Records taken from a dataset:
****************************************

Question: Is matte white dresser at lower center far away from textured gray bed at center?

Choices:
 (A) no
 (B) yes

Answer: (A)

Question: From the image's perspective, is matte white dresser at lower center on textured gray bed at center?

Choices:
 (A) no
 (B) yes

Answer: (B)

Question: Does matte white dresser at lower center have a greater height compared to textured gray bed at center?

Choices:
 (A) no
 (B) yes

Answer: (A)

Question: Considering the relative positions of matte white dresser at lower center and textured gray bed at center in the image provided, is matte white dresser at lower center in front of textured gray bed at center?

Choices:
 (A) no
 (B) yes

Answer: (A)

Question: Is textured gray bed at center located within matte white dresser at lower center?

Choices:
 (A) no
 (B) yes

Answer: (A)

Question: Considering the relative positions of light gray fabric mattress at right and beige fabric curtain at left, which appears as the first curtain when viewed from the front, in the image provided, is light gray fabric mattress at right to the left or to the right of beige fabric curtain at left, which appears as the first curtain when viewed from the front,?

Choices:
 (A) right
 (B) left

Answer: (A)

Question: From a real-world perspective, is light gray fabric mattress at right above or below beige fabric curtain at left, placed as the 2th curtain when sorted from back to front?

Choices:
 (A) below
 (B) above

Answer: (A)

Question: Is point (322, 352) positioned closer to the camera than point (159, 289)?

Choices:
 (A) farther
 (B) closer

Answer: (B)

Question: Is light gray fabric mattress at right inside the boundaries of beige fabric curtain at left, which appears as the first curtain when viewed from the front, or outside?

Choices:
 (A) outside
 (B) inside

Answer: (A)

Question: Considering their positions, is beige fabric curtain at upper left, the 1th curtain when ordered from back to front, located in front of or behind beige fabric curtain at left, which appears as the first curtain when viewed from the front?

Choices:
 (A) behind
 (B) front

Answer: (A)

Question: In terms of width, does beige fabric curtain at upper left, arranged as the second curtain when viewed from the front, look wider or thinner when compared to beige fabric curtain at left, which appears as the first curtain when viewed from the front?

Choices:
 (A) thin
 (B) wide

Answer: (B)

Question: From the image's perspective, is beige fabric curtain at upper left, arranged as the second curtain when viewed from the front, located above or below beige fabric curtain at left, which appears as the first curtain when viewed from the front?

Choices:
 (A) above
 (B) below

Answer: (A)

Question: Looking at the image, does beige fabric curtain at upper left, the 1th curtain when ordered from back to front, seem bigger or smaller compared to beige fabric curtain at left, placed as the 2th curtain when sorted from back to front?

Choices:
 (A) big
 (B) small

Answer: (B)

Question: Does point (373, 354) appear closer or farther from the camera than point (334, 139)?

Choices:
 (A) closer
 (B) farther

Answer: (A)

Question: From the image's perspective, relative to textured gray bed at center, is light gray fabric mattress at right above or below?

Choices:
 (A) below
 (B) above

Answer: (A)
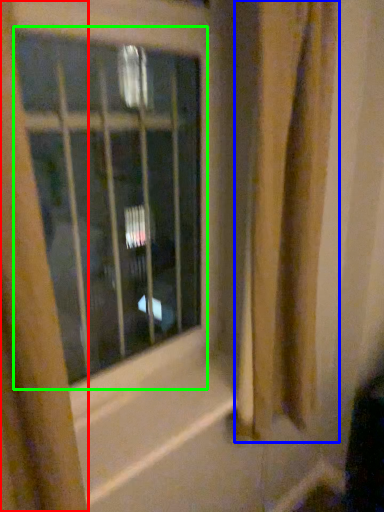
Question: Which object is positioned closest to curtain (highlighted by a red box)? Select from shower curtain (highlighted by a blue box) and window (highlighted by a green box).

Choices:
 (A) shower curtain
 (B) window

Answer: (A)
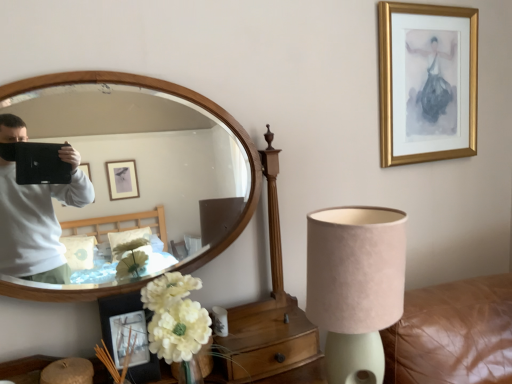
Question: Should I look upward or downward to see gold framed picture at upper right, which is counted as the 2th picture frame, starting from the front?

Choices:
 (A) up
 (B) down

Answer: (A)

Question: Would you consider matte black picture frame at lower left, the second picture frame viewed from the top, to be distant from suede lampshade at lower right?

Choices:
 (A) no
 (B) yes

Answer: (A)

Question: Is matte black picture frame at lower left, positioned as the 1th picture frame in left-to-right order, facing away from suede lampshade at lower right?

Choices:
 (A) no
 (B) yes

Answer: (A)

Question: Is the position of matte black picture frame at lower left, marked as the 1th picture frame in a bottom-to-top arrangement, less distant than that of suede lampshade at lower right?

Choices:
 (A) no
 (B) yes

Answer: (A)

Question: Can you confirm if matte black picture frame at lower left, which ranks as the second picture frame in back-to-front order, is bigger than suede lampshade at lower right?

Choices:
 (A) yes
 (B) no

Answer: (B)

Question: From a real-world perspective, is matte black picture frame at lower left, which ranks as the second picture frame in back-to-front order, below suede lampshade at lower right?

Choices:
 (A) no
 (B) yes

Answer: (B)

Question: Considering the relative sizes of matte black picture frame at lower left, positioned as the 1th picture frame in left-to-right order, and suede lampshade at lower right in the image provided, is matte black picture frame at lower left, positioned as the 1th picture frame in left-to-right order, thinner than suede lampshade at lower right?

Choices:
 (A) no
 (B) yes

Answer: (B)

Question: From the image's perspective, does matte black picture frame at lower left, marked as the 1th picture frame in a bottom-to-top arrangement, appear higher than wooden drawer at lower center?

Choices:
 (A) yes
 (B) no

Answer: (A)

Question: From a real-world perspective, is matte black picture frame at lower left, positioned as the 1th picture frame in front-to-back order, located beneath wooden drawer at lower center?

Choices:
 (A) yes
 (B) no

Answer: (B)

Question: Is matte black picture frame at lower left, marked as the 1th picture frame in a bottom-to-top arrangement, positioned behind wooden drawer at lower center?

Choices:
 (A) no
 (B) yes

Answer: (A)

Question: Considering the relative sizes of matte black picture frame at lower left, which ranks as the second picture frame in back-to-front order, and wooden drawer at lower center in the image provided, is matte black picture frame at lower left, which ranks as the second picture frame in back-to-front order, taller than wooden drawer at lower center?

Choices:
 (A) yes
 (B) no

Answer: (A)

Question: Is matte black picture frame at lower left, which ranks as the second picture frame in back-to-front order, located outside wooden drawer at lower center?

Choices:
 (A) no
 (B) yes

Answer: (B)

Question: Can you confirm if matte black picture frame at lower left, positioned as the 1th picture frame in left-to-right order, is positioned to the left of wooden drawer at lower center?

Choices:
 (A) yes
 (B) no

Answer: (A)

Question: Is gold framed picture at upper right, the 2th picture frame when ordered from bottom to top, at the back of white fabric flower at lower left?

Choices:
 (A) yes
 (B) no

Answer: (B)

****************************************

The problem: Collect every line in the data above that contains the string "gold". Only case-sensitive matches count.

Expected answer:
Question: Should I look upward or downward to see gold framed picture at upper right, which is counted as the 2th picture frame, starting from the front?
Question: Is gold framed picture at upper right, the 2th picture frame when ordered from bottom to top, at the back of white fabric flower at lower left?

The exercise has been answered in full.